- [Source material]:
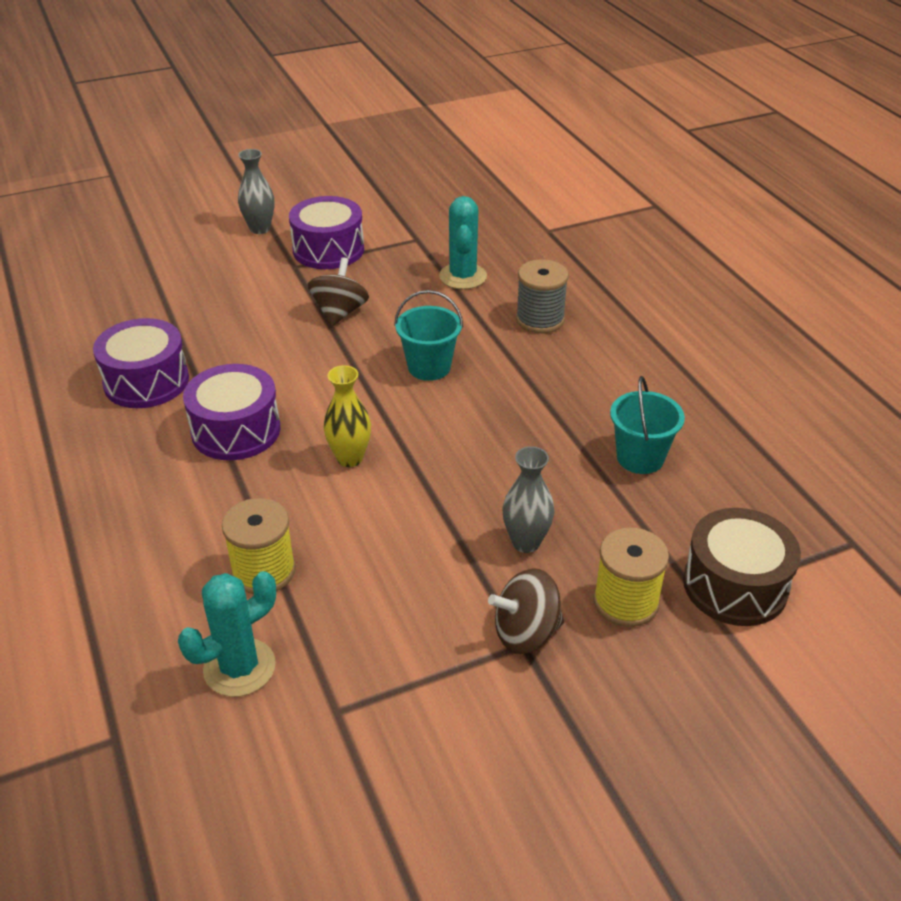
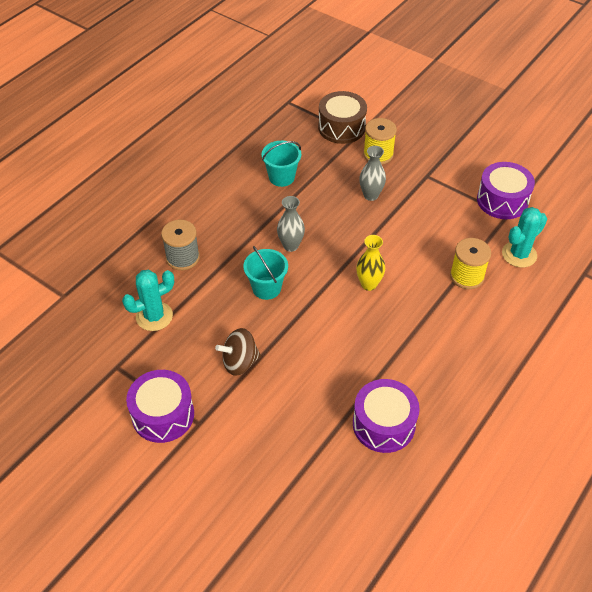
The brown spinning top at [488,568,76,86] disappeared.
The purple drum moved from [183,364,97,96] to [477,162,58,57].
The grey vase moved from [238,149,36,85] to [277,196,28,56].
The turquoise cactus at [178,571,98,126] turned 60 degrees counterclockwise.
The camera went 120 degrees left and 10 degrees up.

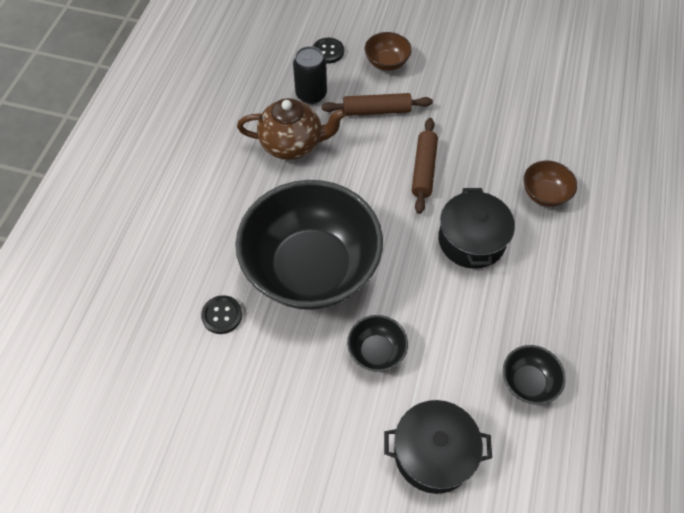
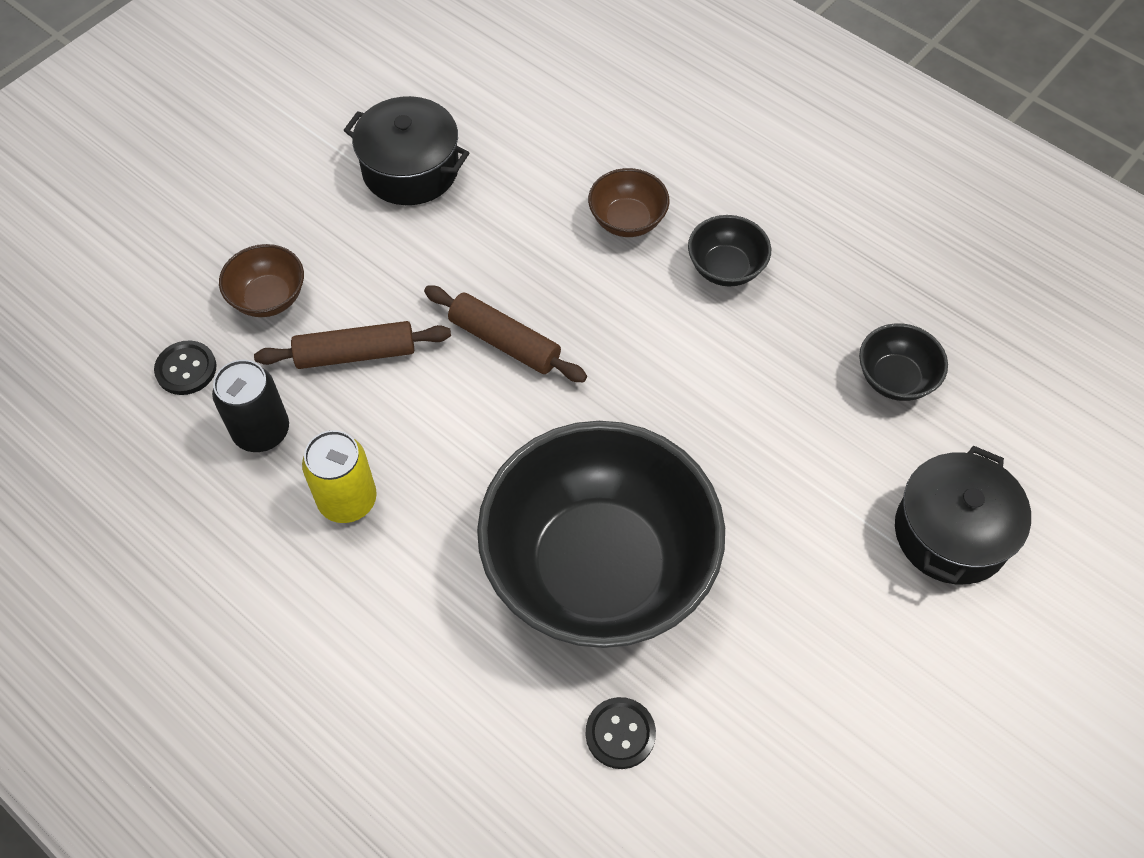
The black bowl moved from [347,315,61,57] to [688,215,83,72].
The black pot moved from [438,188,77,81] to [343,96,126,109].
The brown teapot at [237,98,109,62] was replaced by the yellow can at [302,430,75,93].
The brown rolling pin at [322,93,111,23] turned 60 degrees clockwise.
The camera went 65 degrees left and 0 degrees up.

- [Assignment]:
Exactly those lines that run from the line holding "The camera went 120" to the end of the listing above, both included, are to be reproduced, with pictures left out.

- [Task result]:
The camera went 120 degrees left and 10 degrees up.

The black bowl moved from [347,315,61,57] to [688,215,83,72].
The black pot moved from [438,188,77,81] to [343,96,126,109].
The brown teapot at [237,98,109,62] was replaced by the yellow can at [302,430,75,93].
The brown rolling pin at [322,93,111,23] turned 60 degrees clockwise.
The camera went 65 degrees left and 0 degrees up.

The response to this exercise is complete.